Output the listing exactly, without its pictures.

■ **Information provided**
════════
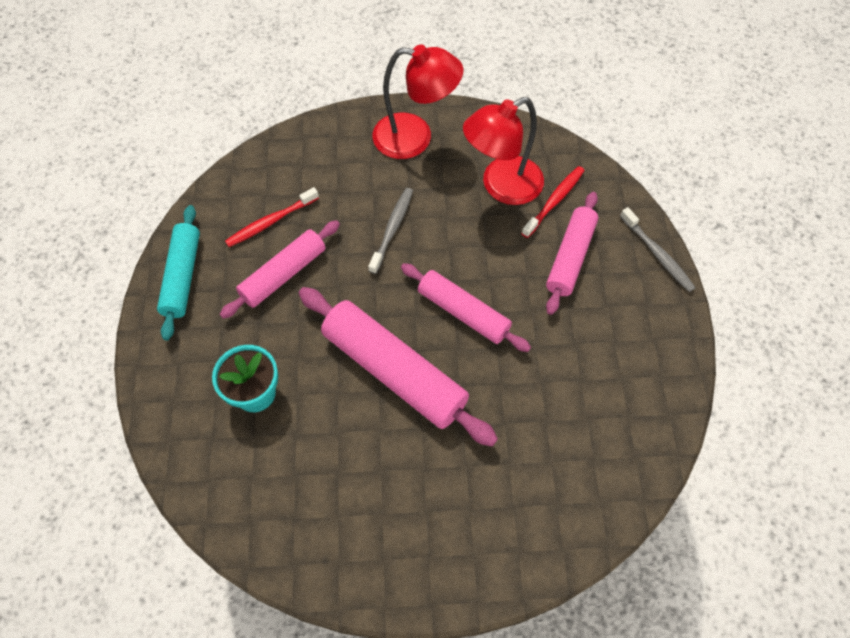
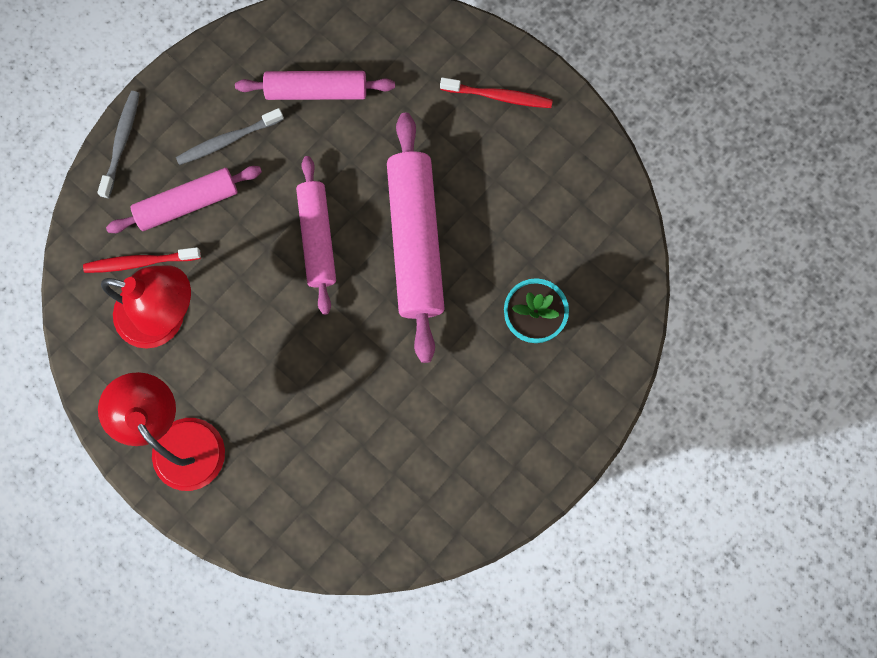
camera: 135 degrees left, 15 degrees up
(183, 276) = (503, 485): turquoise rolling pin -> none
(270, 222) = (385, 471): red toothbrush -> red toothbrush (499, 96)
(284, 274) = (421, 406): pink rolling pin -> pink rolling pin (316, 91)
(392, 229) = (294, 364): grey toothbrush -> grey toothbrush (228, 140)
════════
■ **Written answer**
camera: 135 degrees left, 15 degrees up
(183, 276) = (503, 485): turquoise rolling pin -> none
(270, 222) = (385, 471): red toothbrush -> red toothbrush (499, 96)
(284, 274) = (421, 406): pink rolling pin -> pink rolling pin (316, 91)
(392, 229) = (294, 364): grey toothbrush -> grey toothbrush (228, 140)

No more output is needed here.